Prompt. Beneath this sentence is a set of records; write each of them out exactly.

-------- Material shown

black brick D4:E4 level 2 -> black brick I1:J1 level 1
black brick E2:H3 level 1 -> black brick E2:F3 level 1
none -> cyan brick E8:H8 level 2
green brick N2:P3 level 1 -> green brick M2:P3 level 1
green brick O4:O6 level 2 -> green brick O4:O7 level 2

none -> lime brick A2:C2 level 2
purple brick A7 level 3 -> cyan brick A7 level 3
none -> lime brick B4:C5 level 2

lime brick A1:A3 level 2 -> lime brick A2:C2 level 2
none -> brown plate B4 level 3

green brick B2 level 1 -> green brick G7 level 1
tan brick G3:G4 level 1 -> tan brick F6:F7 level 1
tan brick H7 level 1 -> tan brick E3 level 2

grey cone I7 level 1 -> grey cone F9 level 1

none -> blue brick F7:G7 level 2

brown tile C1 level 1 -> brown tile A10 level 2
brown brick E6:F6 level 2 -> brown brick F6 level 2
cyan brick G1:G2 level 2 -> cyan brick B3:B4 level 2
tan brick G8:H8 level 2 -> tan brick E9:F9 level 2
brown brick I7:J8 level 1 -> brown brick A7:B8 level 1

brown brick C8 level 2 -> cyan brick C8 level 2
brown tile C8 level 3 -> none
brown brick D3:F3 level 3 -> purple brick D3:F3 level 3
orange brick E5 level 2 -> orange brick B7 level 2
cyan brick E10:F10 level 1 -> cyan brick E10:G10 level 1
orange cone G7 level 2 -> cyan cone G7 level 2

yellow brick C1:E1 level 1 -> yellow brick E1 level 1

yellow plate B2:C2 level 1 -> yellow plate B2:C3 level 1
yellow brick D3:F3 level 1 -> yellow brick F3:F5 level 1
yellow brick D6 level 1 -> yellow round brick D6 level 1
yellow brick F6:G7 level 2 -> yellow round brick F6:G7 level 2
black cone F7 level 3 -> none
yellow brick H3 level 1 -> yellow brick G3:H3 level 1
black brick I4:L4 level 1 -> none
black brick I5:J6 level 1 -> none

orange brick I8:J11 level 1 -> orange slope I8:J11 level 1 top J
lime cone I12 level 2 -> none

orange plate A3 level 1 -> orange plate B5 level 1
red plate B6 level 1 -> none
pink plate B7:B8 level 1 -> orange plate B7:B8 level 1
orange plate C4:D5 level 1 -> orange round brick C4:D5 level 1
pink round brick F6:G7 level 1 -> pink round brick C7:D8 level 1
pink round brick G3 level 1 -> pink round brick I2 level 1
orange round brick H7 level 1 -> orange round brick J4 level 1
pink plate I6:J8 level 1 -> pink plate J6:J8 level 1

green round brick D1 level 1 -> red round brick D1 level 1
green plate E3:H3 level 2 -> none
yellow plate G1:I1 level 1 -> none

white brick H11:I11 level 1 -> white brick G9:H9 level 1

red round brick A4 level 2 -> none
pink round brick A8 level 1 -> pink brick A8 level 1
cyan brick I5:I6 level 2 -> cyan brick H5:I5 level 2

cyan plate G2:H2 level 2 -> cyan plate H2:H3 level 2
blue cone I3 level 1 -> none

----------------

Task response.
black brick D4:E4 level 2 -> black brick I1:J1 level 1
black brick E2:H3 level 1 -> black brick E2:F3 level 1
none -> cyan brick E8:H8 level 2
green brick N2:P3 level 1 -> green brick M2:P3 level 1
green brick O4:O6 level 2 -> green brick O4:O7 level 2

none -> lime brick A2:C2 level 2
purple brick A7 level 3 -> cyan brick A7 level 3
none -> lime brick B4:C5 level 2

lime brick A1:A3 level 2 -> lime brick A2:C2 level 2
none -> brown plate B4 level 3

green brick B2 level 1 -> green brick G7 level 1
tan brick G3:G4 level 1 -> tan brick F6:F7 level 1
tan brick H7 level 1 -> tan brick E3 level 2

grey cone I7 level 1 -> grey cone F9 level 1

none -> blue brick F7:G7 level 2

brown tile C1 level 1 -> brown tile A10 level 2
brown brick E6:F6 level 2 -> brown brick F6 level 2
cyan brick G1:G2 level 2 -> cyan brick B3:B4 level 2
tan brick G8:H8 level 2 -> tan brick E9:F9 level 2
brown brick I7:J8 level 1 -> brown brick A7:B8 level 1

brown brick C8 level 2 -> cyan brick C8 level 2
brown tile C8 level 3 -> none
brown brick D3:F3 level 3 -> purple brick D3:F3 level 3
orange brick E5 level 2 -> orange brick B7 level 2
cyan brick E10:F10 level 1 -> cyan brick E10:G10 level 1
orange cone G7 level 2 -> cyan cone G7 level 2

yellow brick C1:E1 level 1 -> yellow brick E1 level 1

yellow plate B2:C2 level 1 -> yellow plate B2:C3 level 1
yellow brick D3:F3 level 1 -> yellow brick F3:F5 level 1
yellow brick D6 level 1 -> yellow round brick D6 level 1
yellow brick F6:G7 level 2 -> yellow round brick F6:G7 level 2
black cone F7 level 3 -> none
yellow brick H3 level 1 -> yellow brick G3:H3 level 1
black brick I4:L4 level 1 -> none
black brick I5:J6 level 1 -> none

orange brick I8:J11 level 1 -> orange slope I8:J11 level 1 top J
lime cone I12 level 2 -> none

orange plate A3 level 1 -> orange plate B5 level 1
red plate B6 level 1 -> none
pink plate B7:B8 level 1 -> orange plate B7:B8 level 1
orange plate C4:D5 level 1 -> orange round brick C4:D5 level 1
pink round brick F6:G7 level 1 -> pink round brick C7:D8 level 1
pink round brick G3 level 1 -> pink round brick I2 level 1
orange round brick H7 level 1 -> orange round brick J4 level 1
pink plate I6:J8 level 1 -> pink plate J6:J8 level 1

green round brick D1 level 1 -> red round brick D1 level 1
green plate E3:H3 level 2 -> none
yellow plate G1:I1 level 1 -> none

white brick H11:I11 level 1 -> white brick G9:H9 level 1

red round brick A4 level 2 -> none
pink round brick A8 level 1 -> pink brick A8 level 1
cyan brick I5:I6 level 2 -> cyan brick H5:I5 level 2

cyan plate G2:H2 level 2 -> cyan plate H2:H3 level 2
blue cone I3 level 1 -> none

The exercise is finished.